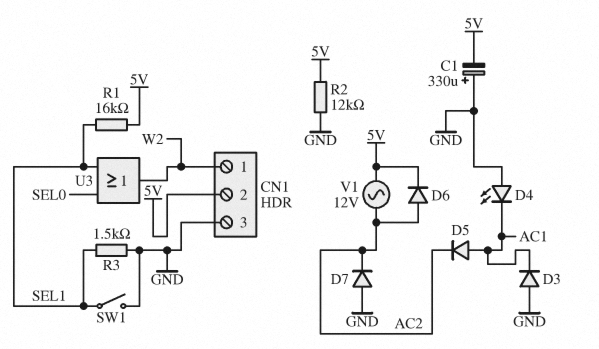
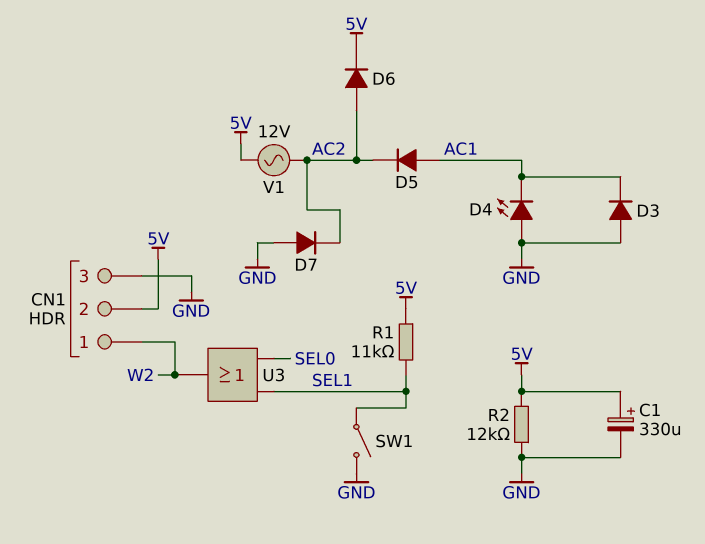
C1: 330uF (plus GND, minus 5V) -> 330uF (plus 5V, minus GND)
R1: 16k (5V, SEL1) -> 11k (5V, SEL1)
R3: 1.5k (GND, SEL1) -> none

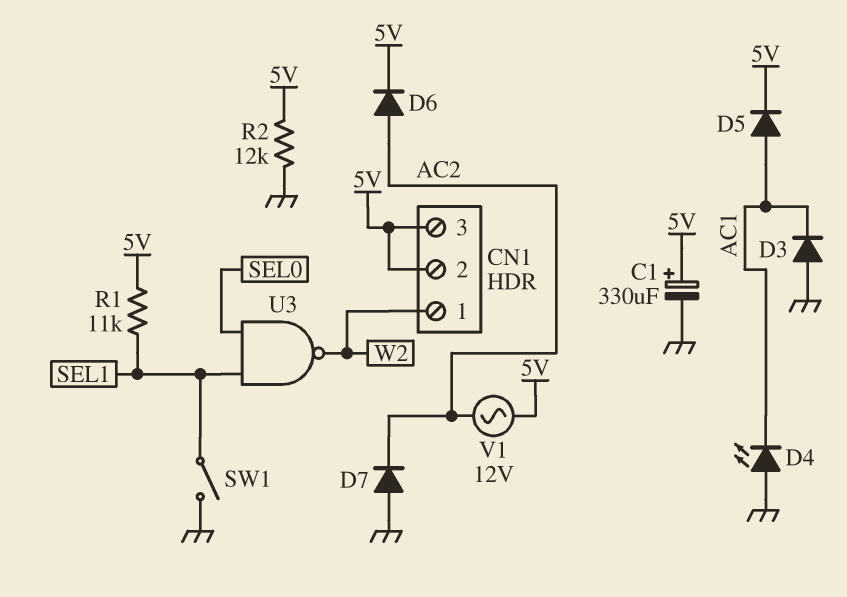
CN1 pin 3: GND -> 5V
D5: diode (A AC1, K AC2) -> diode (A AC1, K 5V)
U3: OR (in SEL0, in SEL1, out W2) -> NAND (in SEL0, in SEL1, out W2)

::::::

### WHAT TO PRODUCE
Would you copy out exactly the lines from the one holding "CN1 pin 3: GND -> 5V" through the end of the entries above, both ends included?

### RESULT BELOW
CN1 pin 3: GND -> 5V
D5: diode (A AC1, K AC2) -> diode (A AC1, K 5V)
U3: OR (in SEL0, in SEL1, out W2) -> NAND (in SEL0, in SEL1, out W2)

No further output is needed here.